_About this exercise_
You are to retype all of the data exactly as it appears.

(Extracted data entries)
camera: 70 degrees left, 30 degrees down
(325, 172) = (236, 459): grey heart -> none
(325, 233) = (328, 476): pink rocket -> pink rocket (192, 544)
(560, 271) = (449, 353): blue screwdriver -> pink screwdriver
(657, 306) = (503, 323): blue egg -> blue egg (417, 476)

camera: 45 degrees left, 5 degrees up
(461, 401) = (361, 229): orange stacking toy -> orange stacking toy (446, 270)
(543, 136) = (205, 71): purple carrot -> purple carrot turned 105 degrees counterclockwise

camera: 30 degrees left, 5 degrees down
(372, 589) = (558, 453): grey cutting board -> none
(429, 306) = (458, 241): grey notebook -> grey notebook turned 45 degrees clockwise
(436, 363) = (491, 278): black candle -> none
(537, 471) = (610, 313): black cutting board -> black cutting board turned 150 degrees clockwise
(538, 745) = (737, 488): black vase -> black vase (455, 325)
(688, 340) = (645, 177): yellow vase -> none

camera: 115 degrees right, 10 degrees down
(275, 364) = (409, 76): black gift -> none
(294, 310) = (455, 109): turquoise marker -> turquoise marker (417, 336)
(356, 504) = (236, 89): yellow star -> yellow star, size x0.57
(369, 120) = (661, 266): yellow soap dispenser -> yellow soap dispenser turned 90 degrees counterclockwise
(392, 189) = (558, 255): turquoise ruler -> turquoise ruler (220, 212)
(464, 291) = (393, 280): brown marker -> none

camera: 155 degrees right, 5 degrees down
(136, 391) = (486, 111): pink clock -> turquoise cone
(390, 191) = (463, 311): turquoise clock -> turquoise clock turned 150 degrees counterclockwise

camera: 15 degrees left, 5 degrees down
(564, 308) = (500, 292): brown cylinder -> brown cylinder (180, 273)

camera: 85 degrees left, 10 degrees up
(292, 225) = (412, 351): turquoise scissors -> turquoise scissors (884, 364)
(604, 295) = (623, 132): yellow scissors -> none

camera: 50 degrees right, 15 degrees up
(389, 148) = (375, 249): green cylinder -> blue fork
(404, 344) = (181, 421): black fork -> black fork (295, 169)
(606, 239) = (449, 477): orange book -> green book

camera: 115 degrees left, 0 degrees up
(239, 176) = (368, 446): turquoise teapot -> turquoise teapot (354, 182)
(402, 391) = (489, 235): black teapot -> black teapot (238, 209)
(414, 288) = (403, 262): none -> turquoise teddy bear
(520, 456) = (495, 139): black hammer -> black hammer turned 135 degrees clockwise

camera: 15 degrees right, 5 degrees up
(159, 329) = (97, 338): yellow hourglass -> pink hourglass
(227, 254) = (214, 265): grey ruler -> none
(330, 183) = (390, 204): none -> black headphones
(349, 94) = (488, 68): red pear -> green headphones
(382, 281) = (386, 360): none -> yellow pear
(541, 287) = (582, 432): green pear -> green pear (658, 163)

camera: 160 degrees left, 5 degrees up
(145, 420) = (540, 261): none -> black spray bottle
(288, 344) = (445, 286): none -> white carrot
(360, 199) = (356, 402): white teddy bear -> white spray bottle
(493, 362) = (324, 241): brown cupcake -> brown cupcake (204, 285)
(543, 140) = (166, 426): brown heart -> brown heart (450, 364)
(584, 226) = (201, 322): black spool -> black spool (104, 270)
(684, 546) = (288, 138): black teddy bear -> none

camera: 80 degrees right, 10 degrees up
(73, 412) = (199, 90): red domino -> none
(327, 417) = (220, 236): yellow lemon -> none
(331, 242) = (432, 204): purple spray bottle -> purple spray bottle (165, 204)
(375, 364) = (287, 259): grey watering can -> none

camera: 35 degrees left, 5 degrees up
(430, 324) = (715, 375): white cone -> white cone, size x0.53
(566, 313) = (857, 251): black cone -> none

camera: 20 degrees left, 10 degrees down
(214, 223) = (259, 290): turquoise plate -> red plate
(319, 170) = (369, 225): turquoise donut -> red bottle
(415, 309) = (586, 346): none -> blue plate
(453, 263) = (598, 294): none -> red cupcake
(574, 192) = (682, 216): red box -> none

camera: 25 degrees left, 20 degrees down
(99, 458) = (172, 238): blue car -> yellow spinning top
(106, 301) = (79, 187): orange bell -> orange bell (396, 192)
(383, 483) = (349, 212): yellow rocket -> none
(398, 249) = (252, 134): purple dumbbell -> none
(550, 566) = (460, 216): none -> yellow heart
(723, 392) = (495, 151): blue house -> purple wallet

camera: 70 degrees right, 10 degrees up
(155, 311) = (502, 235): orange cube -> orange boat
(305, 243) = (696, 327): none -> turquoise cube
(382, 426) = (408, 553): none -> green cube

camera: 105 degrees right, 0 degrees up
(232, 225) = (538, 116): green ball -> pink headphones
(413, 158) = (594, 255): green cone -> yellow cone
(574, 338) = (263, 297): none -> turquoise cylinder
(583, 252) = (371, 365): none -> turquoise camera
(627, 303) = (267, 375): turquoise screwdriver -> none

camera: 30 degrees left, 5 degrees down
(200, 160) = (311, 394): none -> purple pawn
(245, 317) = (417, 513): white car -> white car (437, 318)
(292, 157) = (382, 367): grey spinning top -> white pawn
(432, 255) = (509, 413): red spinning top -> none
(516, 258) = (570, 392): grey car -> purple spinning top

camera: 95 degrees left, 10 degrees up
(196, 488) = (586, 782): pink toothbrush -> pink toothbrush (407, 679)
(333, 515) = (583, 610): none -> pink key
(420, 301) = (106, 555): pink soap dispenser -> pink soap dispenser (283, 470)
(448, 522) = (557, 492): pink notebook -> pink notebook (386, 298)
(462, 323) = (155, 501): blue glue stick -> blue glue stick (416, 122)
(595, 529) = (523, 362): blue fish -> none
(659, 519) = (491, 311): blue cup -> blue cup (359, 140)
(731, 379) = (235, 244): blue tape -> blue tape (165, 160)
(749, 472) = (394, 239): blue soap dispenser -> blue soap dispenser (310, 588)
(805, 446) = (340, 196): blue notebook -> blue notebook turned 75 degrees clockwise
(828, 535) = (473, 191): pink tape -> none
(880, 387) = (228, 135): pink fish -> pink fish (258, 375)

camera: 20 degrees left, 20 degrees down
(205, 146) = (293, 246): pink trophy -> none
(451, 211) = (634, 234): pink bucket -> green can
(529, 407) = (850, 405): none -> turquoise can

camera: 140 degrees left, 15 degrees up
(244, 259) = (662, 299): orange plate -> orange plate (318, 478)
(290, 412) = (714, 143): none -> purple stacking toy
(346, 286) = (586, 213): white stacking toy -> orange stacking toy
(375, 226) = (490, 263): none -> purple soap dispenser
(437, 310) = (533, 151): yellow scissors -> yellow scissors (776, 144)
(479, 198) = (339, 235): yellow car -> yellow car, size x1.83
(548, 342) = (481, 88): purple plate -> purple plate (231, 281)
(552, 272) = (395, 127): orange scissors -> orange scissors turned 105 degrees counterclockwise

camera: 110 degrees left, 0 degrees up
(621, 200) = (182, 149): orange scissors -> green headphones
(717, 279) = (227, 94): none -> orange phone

_Solution for this task_
camera: 70 degrees left, 30 degrees down
(325, 172) = (236, 459): grey heart -> none
(325, 233) = (328, 476): pink rocket -> pink rocket (192, 544)
(560, 271) = (449, 353): blue screwdriver -> pink screwdriver
(657, 306) = (503, 323): blue egg -> blue egg (417, 476)

camera: 45 degrees left, 5 degrees up
(461, 401) = (361, 229): orange stacking toy -> orange stacking toy (446, 270)
(543, 136) = (205, 71): purple carrot -> purple carrot turned 105 degrees counterclockwise

camera: 30 degrees left, 5 degrees down
(372, 589) = (558, 453): grey cutting board -> none
(429, 306) = (458, 241): grey notebook -> grey notebook turned 45 degrees clockwise
(436, 363) = (491, 278): black candle -> none
(537, 471) = (610, 313): black cutting board -> black cutting board turned 150 degrees clockwise
(538, 745) = (737, 488): black vase -> black vase (455, 325)
(688, 340) = (645, 177): yellow vase -> none

camera: 115 degrees right, 10 degrees down
(275, 364) = (409, 76): black gift -> none
(294, 310) = (455, 109): turquoise marker -> turquoise marker (417, 336)
(356, 504) = (236, 89): yellow star -> yellow star, size x0.57
(369, 120) = (661, 266): yellow soap dispenser -> yellow soap dispenser turned 90 degrees counterclockwise
(392, 189) = (558, 255): turquoise ruler -> turquoise ruler (220, 212)
(464, 291) = (393, 280): brown marker -> none

camera: 155 degrees right, 5 degrees down
(136, 391) = (486, 111): pink clock -> turquoise cone
(390, 191) = (463, 311): turquoise clock -> turquoise clock turned 150 degrees counterclockwise

camera: 15 degrees left, 5 degrees down
(564, 308) = (500, 292): brown cylinder -> brown cylinder (180, 273)

camera: 85 degrees left, 10 degrees up
(292, 225) = (412, 351): turquoise scissors -> turquoise scissors (884, 364)
(604, 295) = (623, 132): yellow scissors -> none

camera: 50 degrees right, 15 degrees up
(389, 148) = (375, 249): green cylinder -> blue fork
(404, 344) = (181, 421): black fork -> black fork (295, 169)
(606, 239) = (449, 477): orange book -> green book

camera: 115 degrees left, 0 degrees up
(239, 176) = (368, 446): turquoise teapot -> turquoise teapot (354, 182)
(402, 391) = (489, 235): black teapot -> black teapot (238, 209)
(414, 288) = (403, 262): none -> turquoise teddy bear
(520, 456) = (495, 139): black hammer -> black hammer turned 135 degrees clockwise

camera: 15 degrees right, 5 degrees up
(159, 329) = (97, 338): yellow hourglass -> pink hourglass
(227, 254) = (214, 265): grey ruler -> none
(330, 183) = (390, 204): none -> black headphones
(349, 94) = (488, 68): red pear -> green headphones
(382, 281) = (386, 360): none -> yellow pear
(541, 287) = (582, 432): green pear -> green pear (658, 163)

camera: 160 degrees left, 5 degrees up
(145, 420) = (540, 261): none -> black spray bottle
(288, 344) = (445, 286): none -> white carrot
(360, 199) = (356, 402): white teddy bear -> white spray bottle
(493, 362) = (324, 241): brown cupcake -> brown cupcake (204, 285)
(543, 140) = (166, 426): brown heart -> brown heart (450, 364)
(584, 226) = (201, 322): black spool -> black spool (104, 270)
(684, 546) = (288, 138): black teddy bear -> none

camera: 80 degrees right, 10 degrees up
(73, 412) = (199, 90): red domino -> none
(327, 417) = (220, 236): yellow lemon -> none
(331, 242) = (432, 204): purple spray bottle -> purple spray bottle (165, 204)
(375, 364) = (287, 259): grey watering can -> none

camera: 35 degrees left, 5 degrees up
(430, 324) = (715, 375): white cone -> white cone, size x0.53
(566, 313) = (857, 251): black cone -> none

camera: 20 degrees left, 10 degrees down
(214, 223) = (259, 290): turquoise plate -> red plate
(319, 170) = (369, 225): turquoise donut -> red bottle
(415, 309) = (586, 346): none -> blue plate
(453, 263) = (598, 294): none -> red cupcake
(574, 192) = (682, 216): red box -> none

camera: 25 degrees left, 20 degrees down
(99, 458) = (172, 238): blue car -> yellow spinning top
(106, 301) = (79, 187): orange bell -> orange bell (396, 192)
(383, 483) = (349, 212): yellow rocket -> none
(398, 249) = (252, 134): purple dumbbell -> none
(550, 566) = (460, 216): none -> yellow heart
(723, 392) = (495, 151): blue house -> purple wallet

camera: 70 degrees right, 10 degrees up
(155, 311) = (502, 235): orange cube -> orange boat
(305, 243) = (696, 327): none -> turquoise cube
(382, 426) = (408, 553): none -> green cube

camera: 105 degrees right, 0 degrees up
(232, 225) = (538, 116): green ball -> pink headphones
(413, 158) = (594, 255): green cone -> yellow cone
(574, 338) = (263, 297): none -> turquoise cylinder
(583, 252) = (371, 365): none -> turquoise camera
(627, 303) = (267, 375): turquoise screwdriver -> none

camera: 30 degrees left, 5 degrees down
(200, 160) = (311, 394): none -> purple pawn
(245, 317) = (417, 513): white car -> white car (437, 318)
(292, 157) = (382, 367): grey spinning top -> white pawn
(432, 255) = (509, 413): red spinning top -> none
(516, 258) = (570, 392): grey car -> purple spinning top

camera: 95 degrees left, 10 degrees up
(196, 488) = (586, 782): pink toothbrush -> pink toothbrush (407, 679)
(333, 515) = (583, 610): none -> pink key
(420, 301) = (106, 555): pink soap dispenser -> pink soap dispenser (283, 470)
(448, 522) = (557, 492): pink notebook -> pink notebook (386, 298)
(462, 323) = (155, 501): blue glue stick -> blue glue stick (416, 122)
(595, 529) = (523, 362): blue fish -> none
(659, 519) = (491, 311): blue cup -> blue cup (359, 140)
(731, 379) = (235, 244): blue tape -> blue tape (165, 160)
(749, 472) = (394, 239): blue soap dispenser -> blue soap dispenser (310, 588)
(805, 446) = (340, 196): blue notebook -> blue notebook turned 75 degrees clockwise
(828, 535) = (473, 191): pink tape -> none
(880, 387) = (228, 135): pink fish -> pink fish (258, 375)

camera: 20 degrees left, 20 degrees down
(205, 146) = (293, 246): pink trophy -> none
(451, 211) = (634, 234): pink bucket -> green can
(529, 407) = (850, 405): none -> turquoise can

camera: 140 degrees left, 15 degrees up
(244, 259) = (662, 299): orange plate -> orange plate (318, 478)
(290, 412) = (714, 143): none -> purple stacking toy
(346, 286) = (586, 213): white stacking toy -> orange stacking toy
(375, 226) = (490, 263): none -> purple soap dispenser
(437, 310) = (533, 151): yellow scissors -> yellow scissors (776, 144)
(479, 198) = (339, 235): yellow car -> yellow car, size x1.83
(548, 342) = (481, 88): purple plate -> purple plate (231, 281)
(552, 272) = (395, 127): orange scissors -> orange scissors turned 105 degrees counterclockwise

camera: 110 degrees left, 0 degrees up
(621, 200) = (182, 149): orange scissors -> green headphones
(717, 279) = (227, 94): none -> orange phone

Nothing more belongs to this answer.